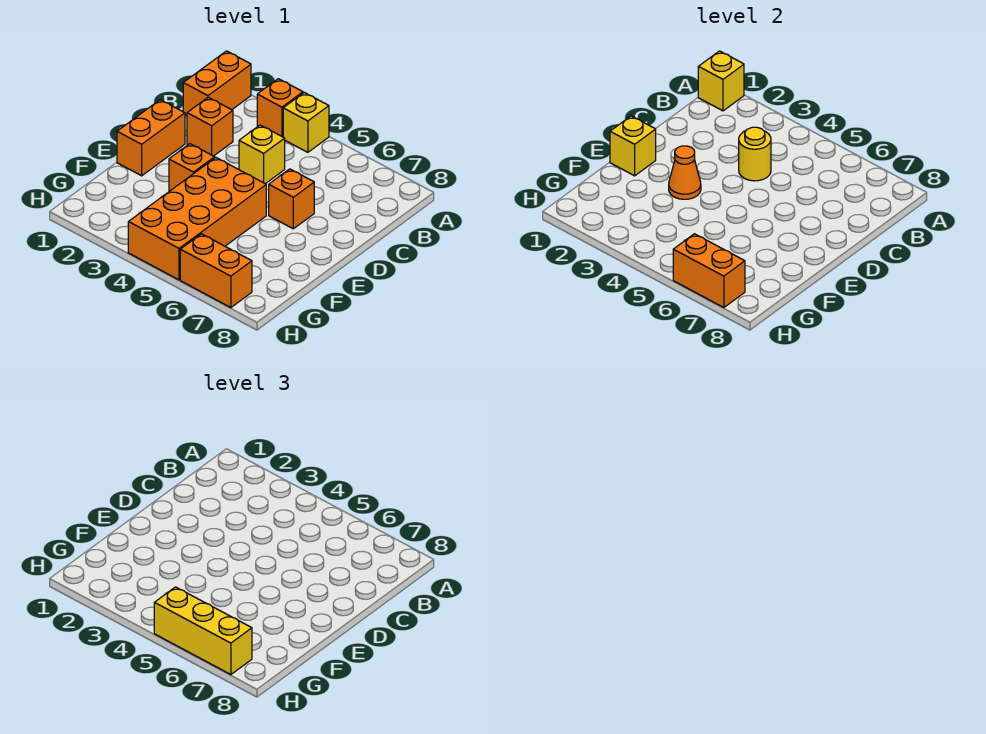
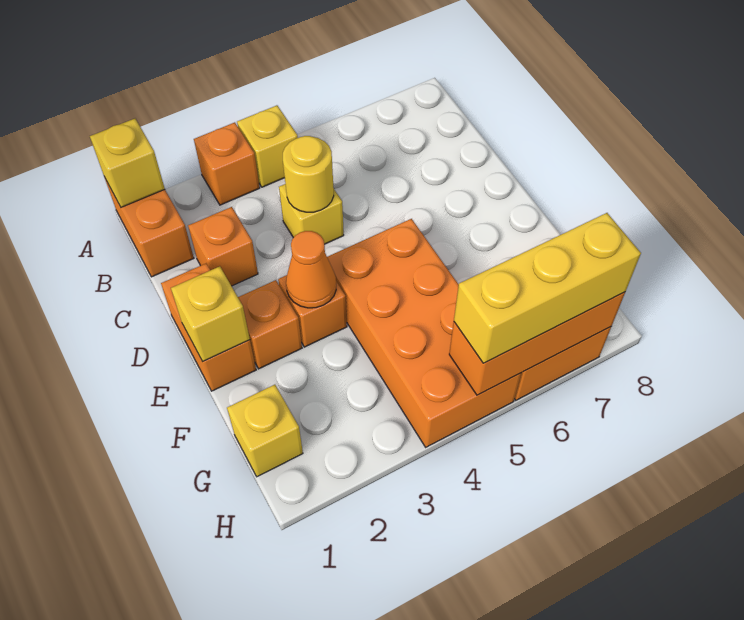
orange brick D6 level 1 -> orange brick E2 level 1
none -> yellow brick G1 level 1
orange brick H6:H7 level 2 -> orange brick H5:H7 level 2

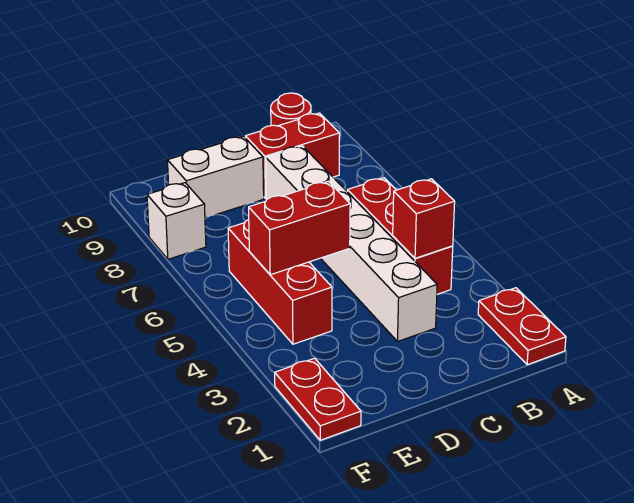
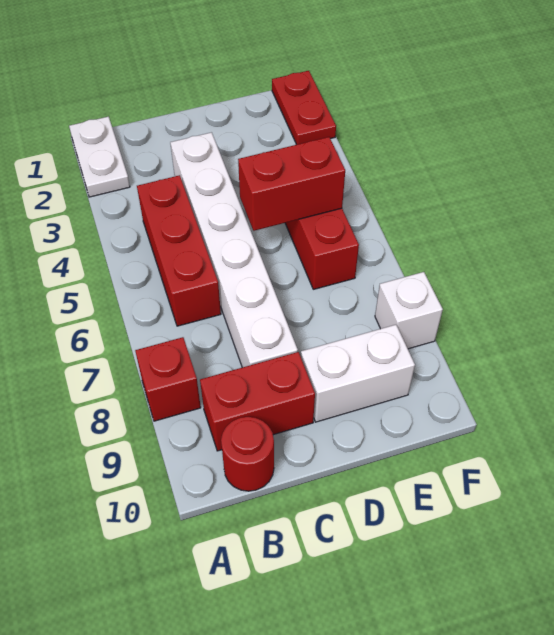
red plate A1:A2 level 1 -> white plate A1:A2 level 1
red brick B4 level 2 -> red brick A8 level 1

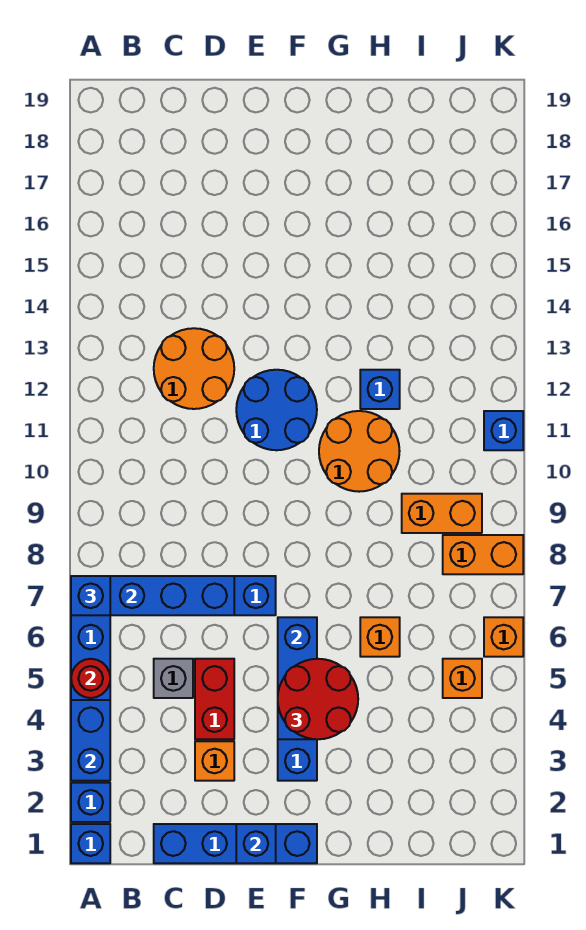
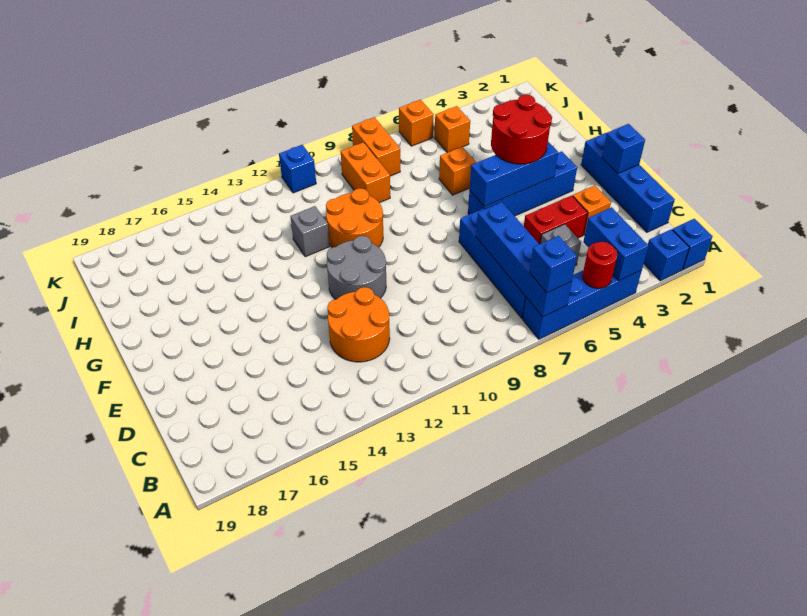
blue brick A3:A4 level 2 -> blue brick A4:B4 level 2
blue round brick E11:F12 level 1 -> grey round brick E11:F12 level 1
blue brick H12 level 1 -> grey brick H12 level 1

═══

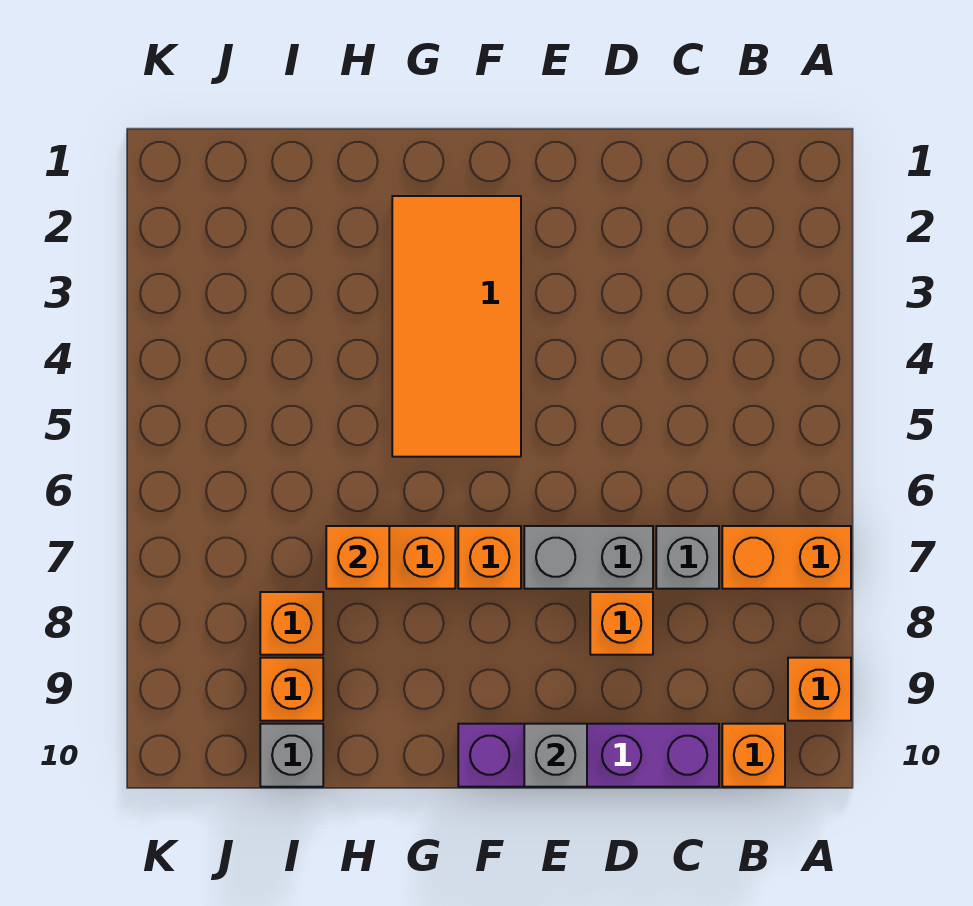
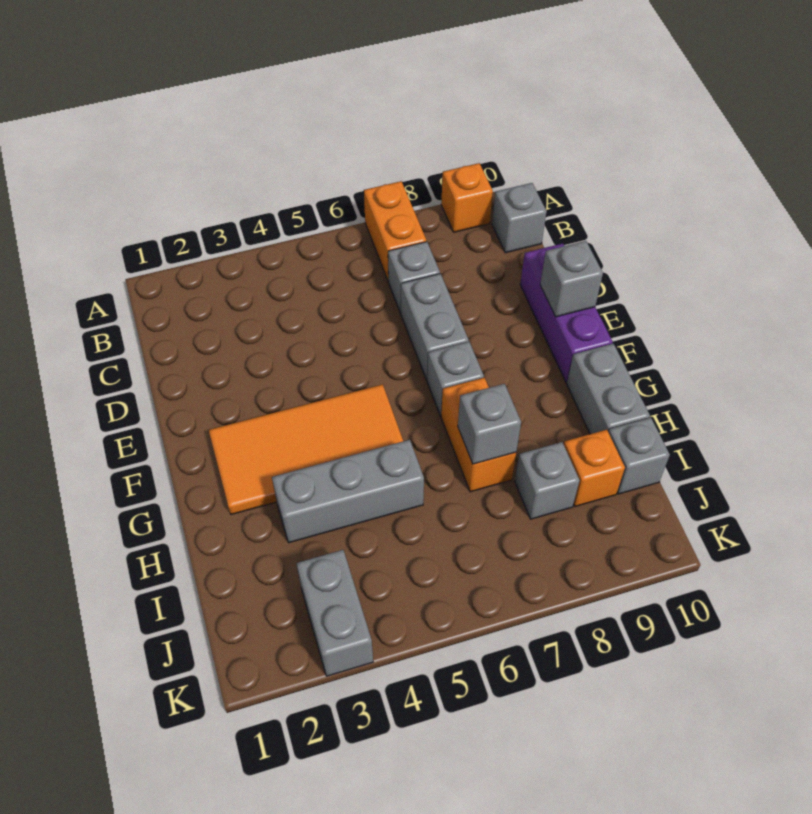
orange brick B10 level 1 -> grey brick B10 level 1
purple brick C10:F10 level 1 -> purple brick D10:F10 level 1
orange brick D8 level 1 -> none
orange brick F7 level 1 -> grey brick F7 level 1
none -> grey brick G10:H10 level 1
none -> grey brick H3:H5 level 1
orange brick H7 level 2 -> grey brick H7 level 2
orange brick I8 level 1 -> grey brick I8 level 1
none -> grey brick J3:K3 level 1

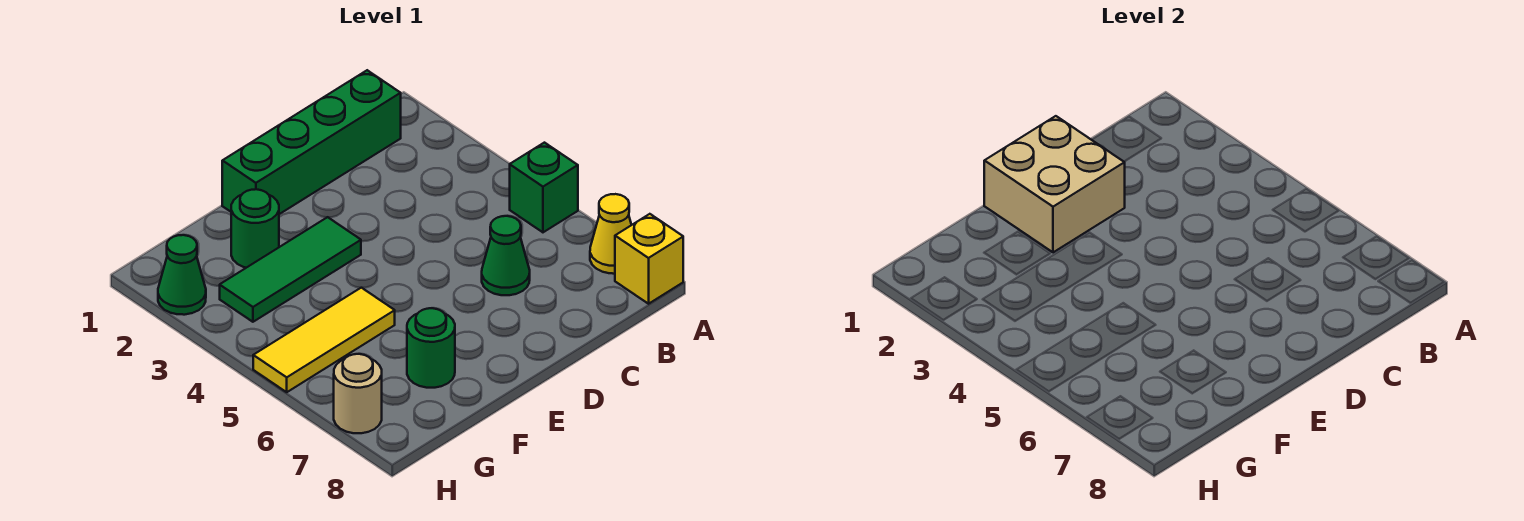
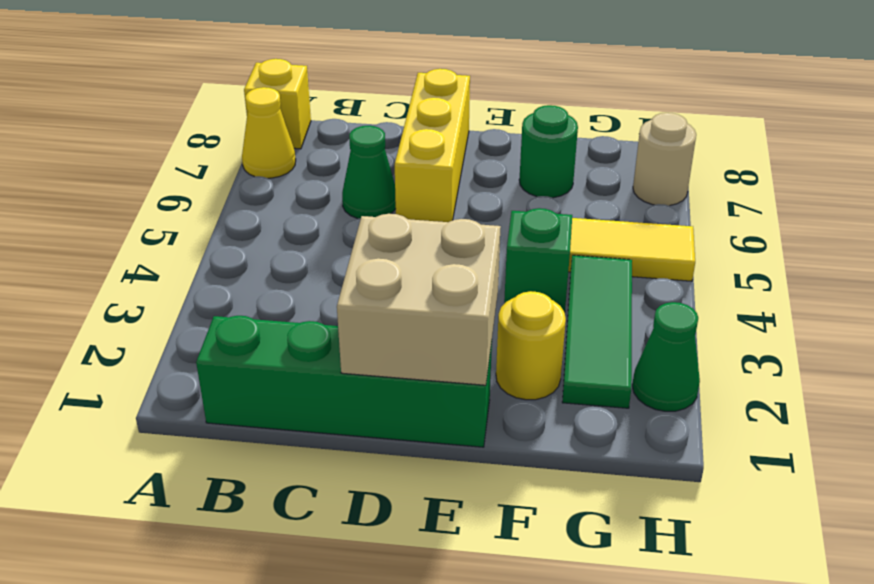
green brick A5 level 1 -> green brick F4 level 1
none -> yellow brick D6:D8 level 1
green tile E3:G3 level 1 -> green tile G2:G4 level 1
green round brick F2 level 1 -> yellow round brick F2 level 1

═══

In the records above, each line with the string "yellow" should be copied.

> **SOLUTION TO THE PROBLEM**
none -> yellow brick G1 level 1
none -> yellow brick D6:D8 level 1
green round brick F2 level 1 -> yellow round brick F2 level 1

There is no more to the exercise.